Supplied records:

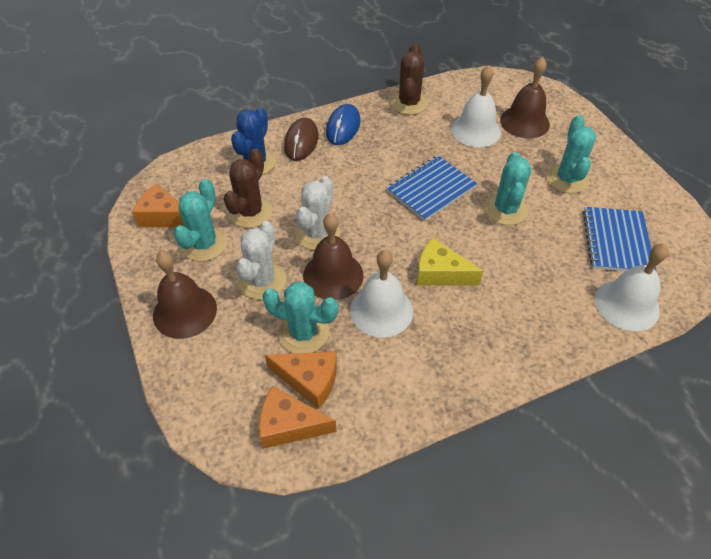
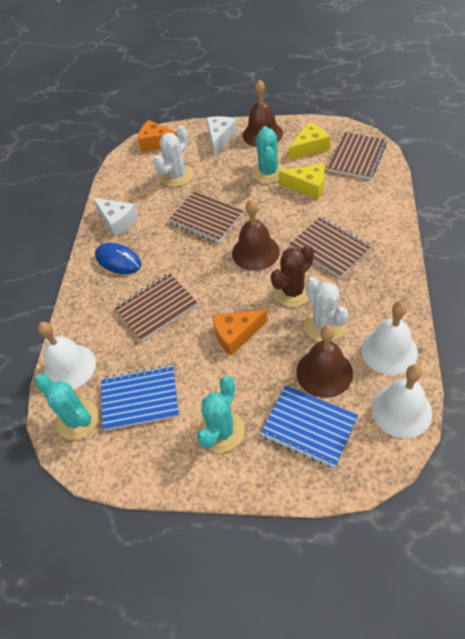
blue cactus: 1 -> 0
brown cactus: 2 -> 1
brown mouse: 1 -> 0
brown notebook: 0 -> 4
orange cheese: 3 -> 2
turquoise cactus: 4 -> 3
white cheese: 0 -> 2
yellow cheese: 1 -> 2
--
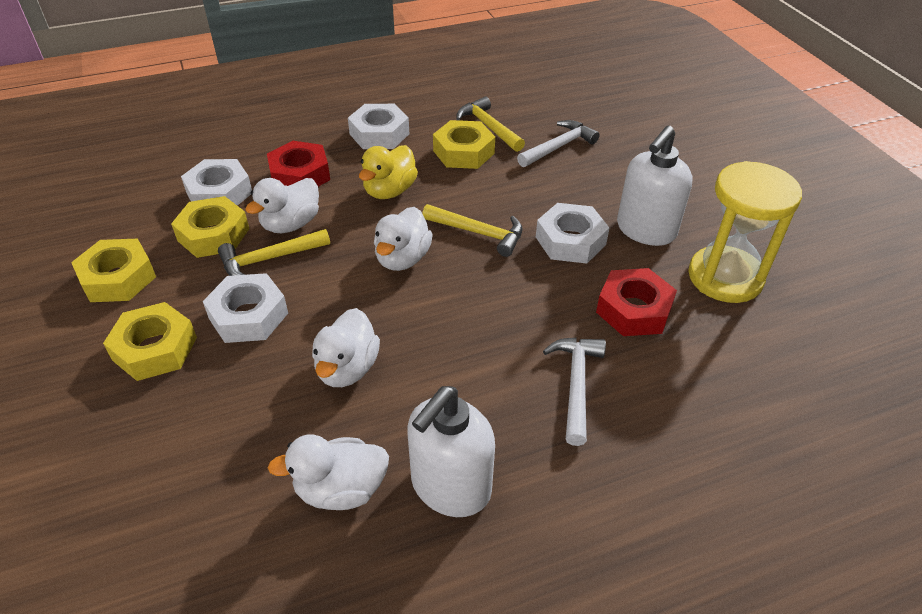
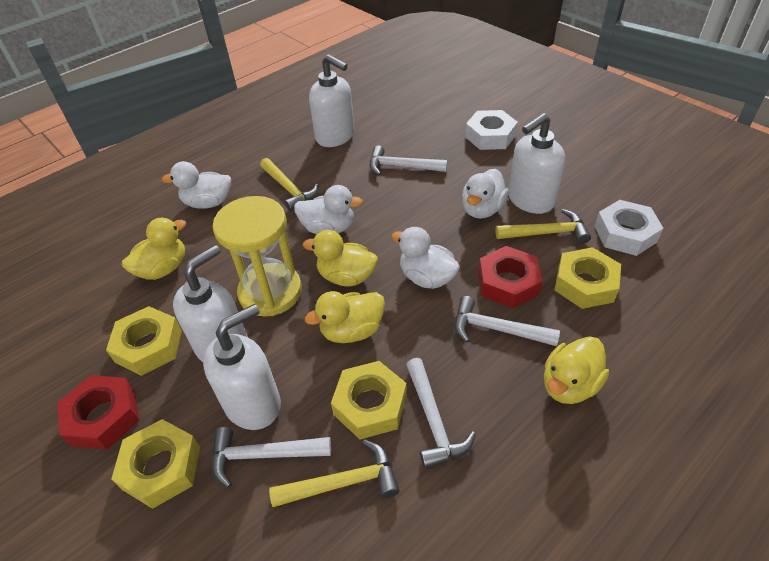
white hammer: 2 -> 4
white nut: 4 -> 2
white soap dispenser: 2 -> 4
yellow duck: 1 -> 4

About this task:
Within the material, how many lines hold the string "brown"? Give the number by itself.

Reply:
3